• **WHAT IS EXPECTED**
Word for word, give again the line holding "orange carrot: 4 -> 2" and each line after it to the end of the listing below.

• **DATA PROVIDED**
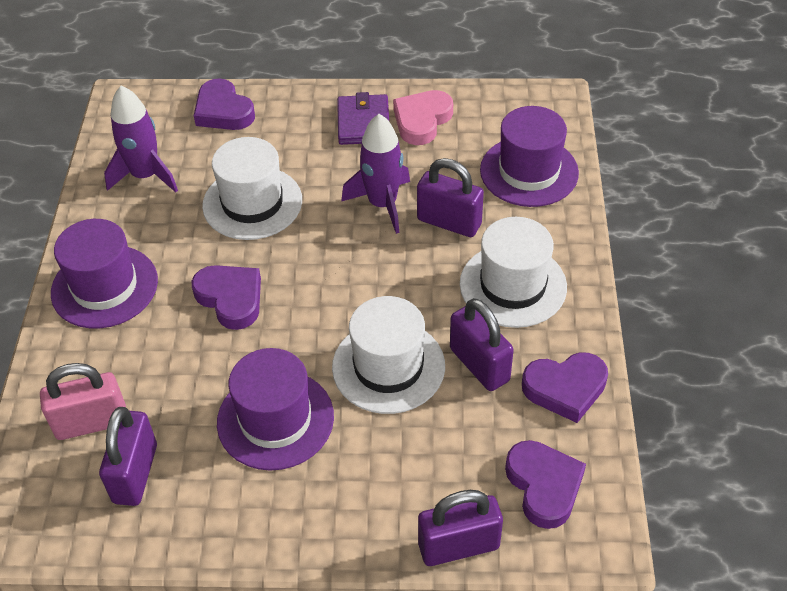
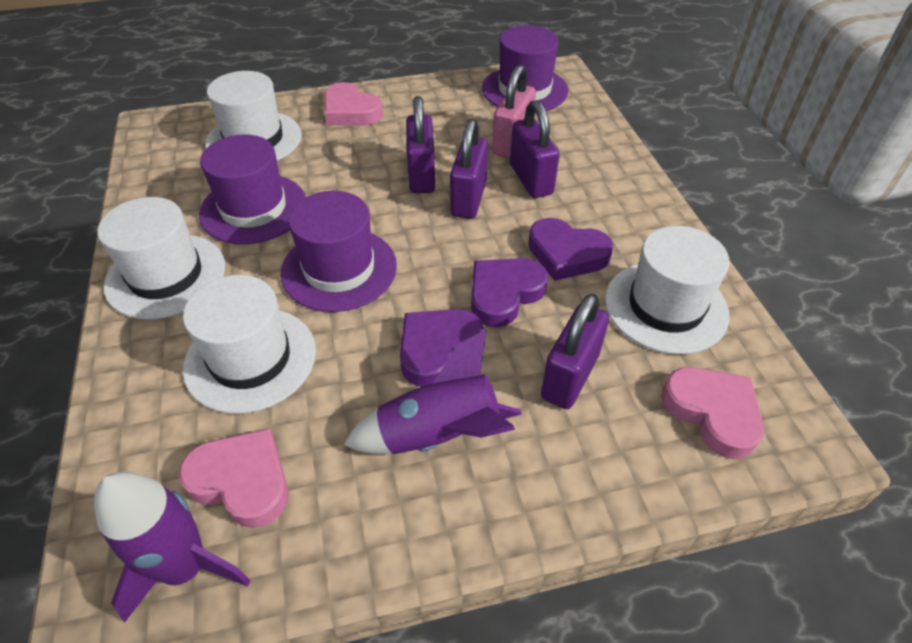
pink heart: 1 -> 3
purple heart: 4 -> 3
purple wallet: 1 -> 0
white hat: 3 -> 4

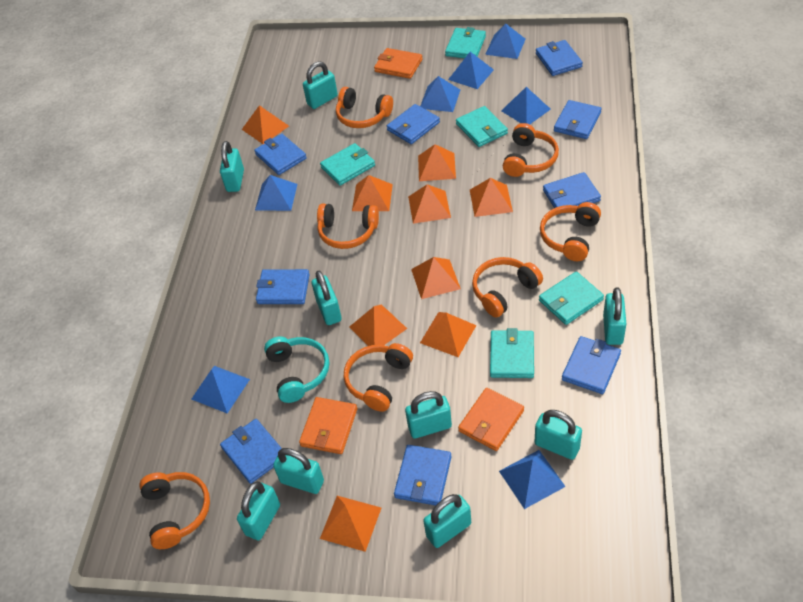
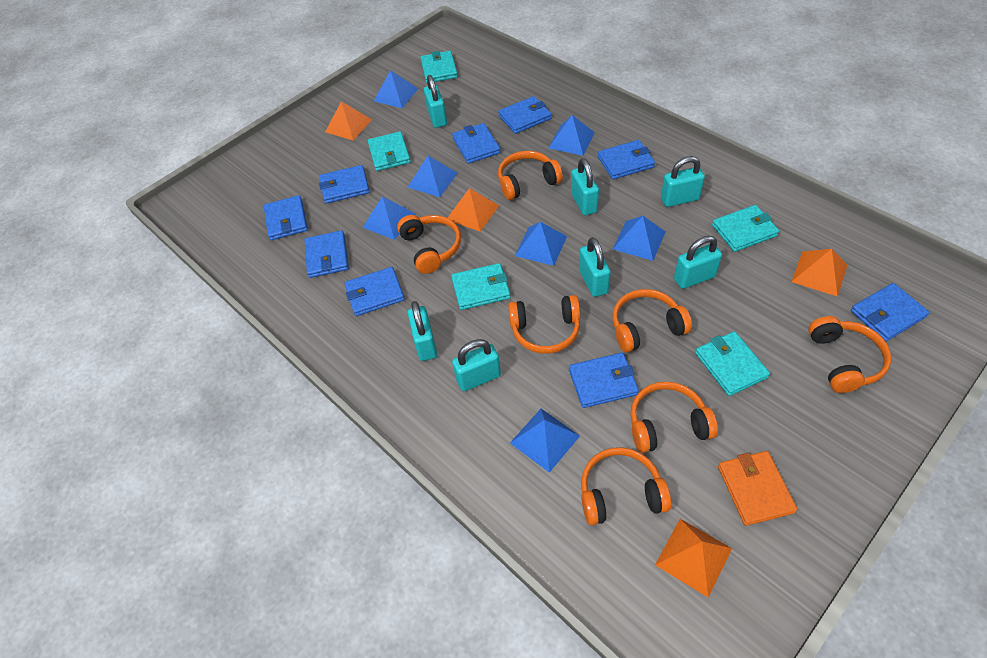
orange pyramid: 9 -> 4
orange wallet: 3 -> 1
turquoise headphones: 1 -> 0
turquoise padlock: 9 -> 7

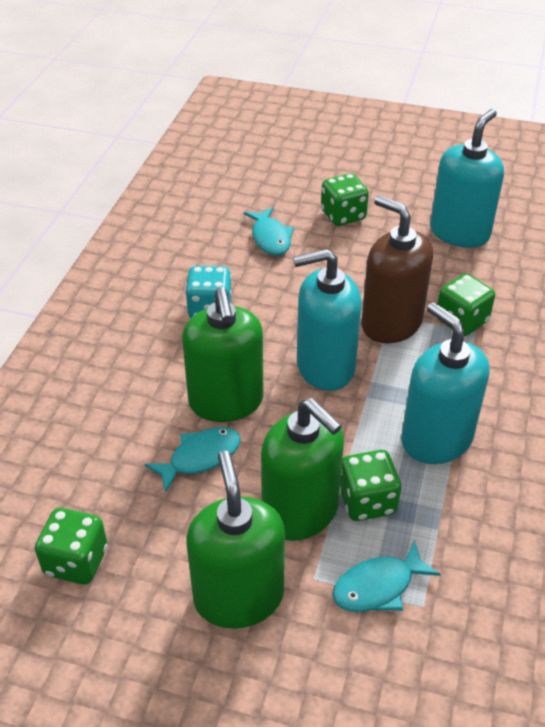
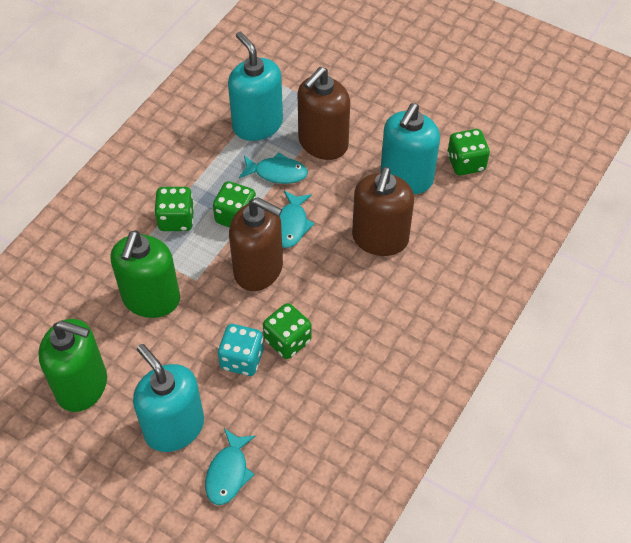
brown soap dispenser: 1 -> 3
green soap dispenser: 3 -> 2

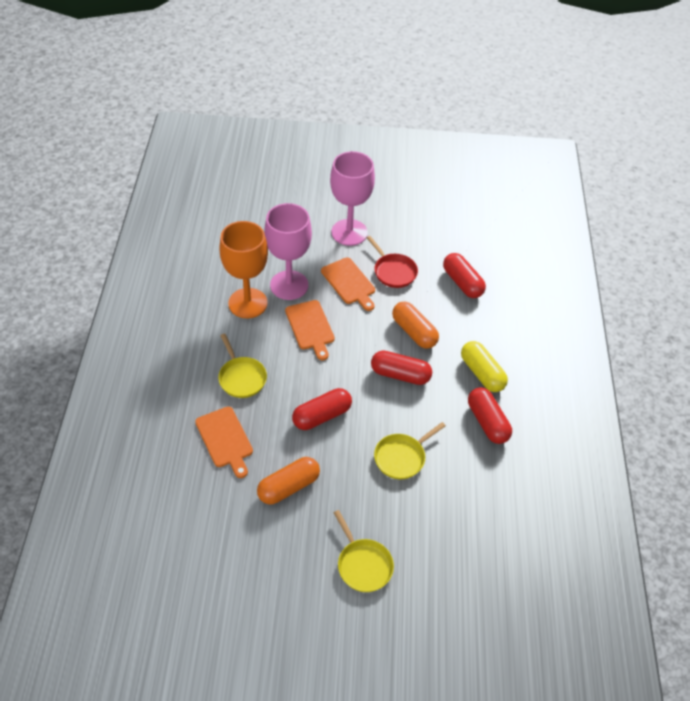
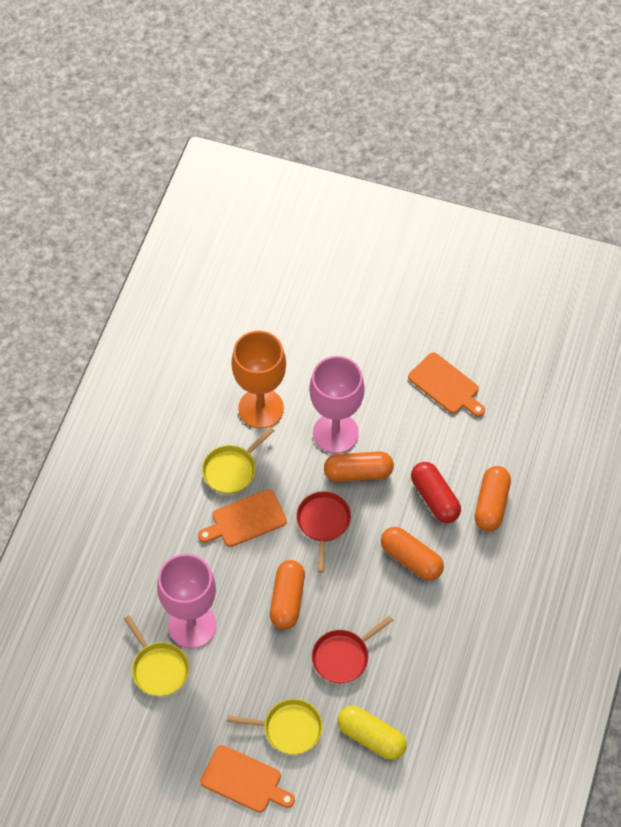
orange capsule: 2 -> 4
red capsule: 4 -> 1
red pan: 1 -> 2

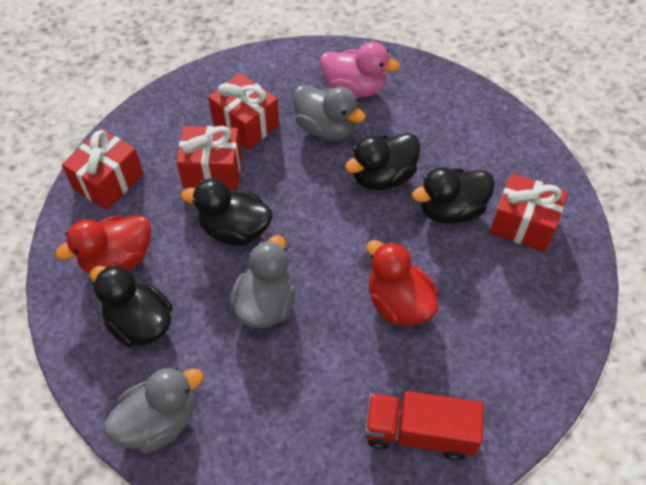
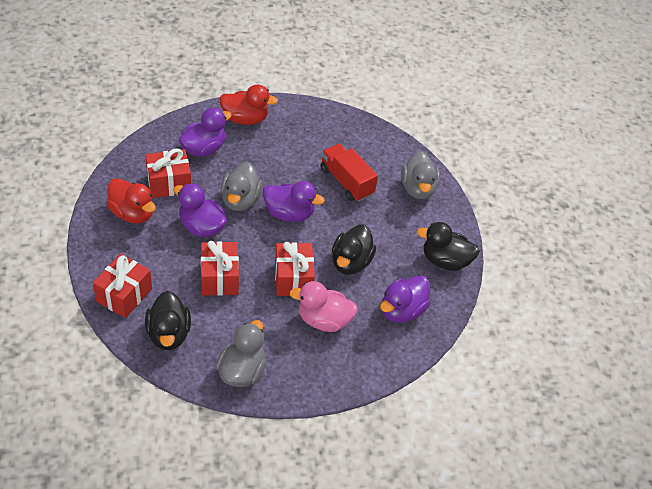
black duck: 4 -> 3
purple duck: 0 -> 4

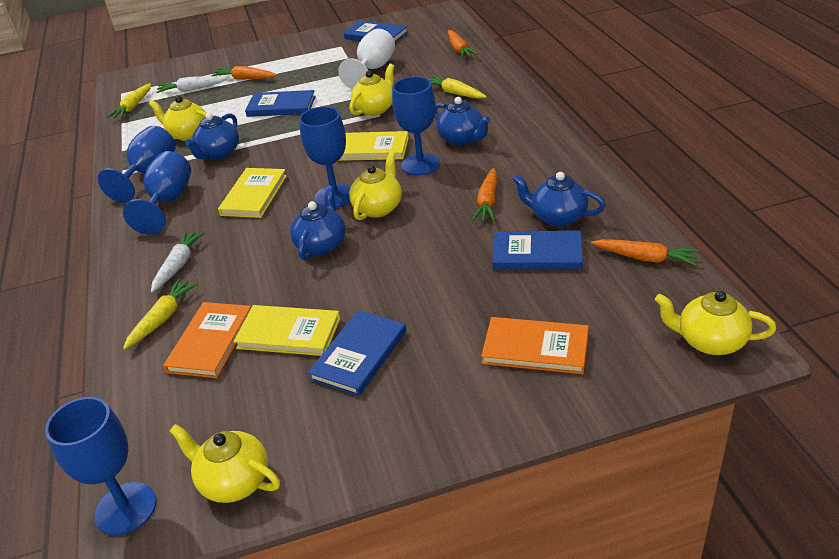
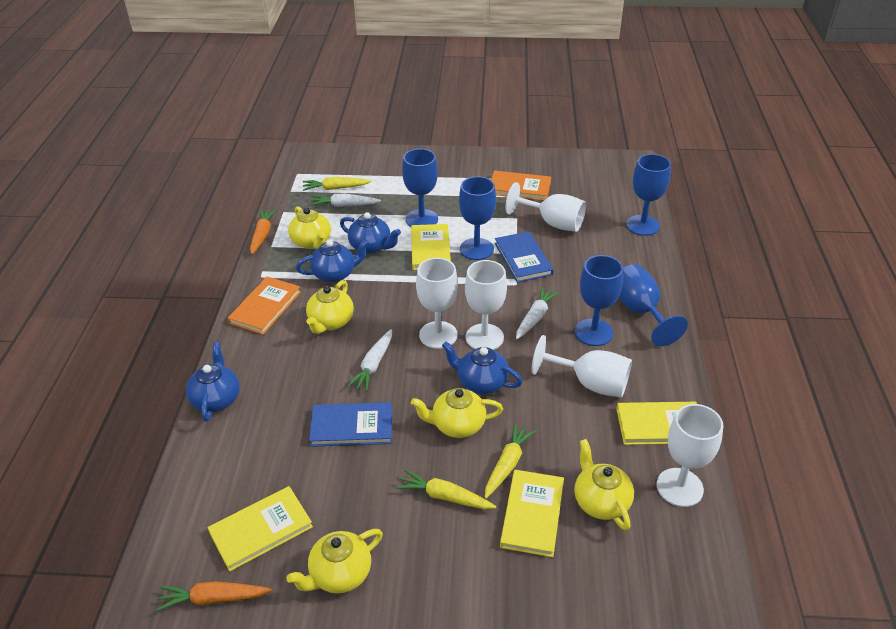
blue book: 4 -> 2
orange carrot: 4 -> 2
white carrot: 2 -> 3
white goblet: 1 -> 5
yellow book: 3 -> 4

• **EXERCISE ANSWER**
orange carrot: 4 -> 2
white carrot: 2 -> 3
white goblet: 1 -> 5
yellow book: 3 -> 4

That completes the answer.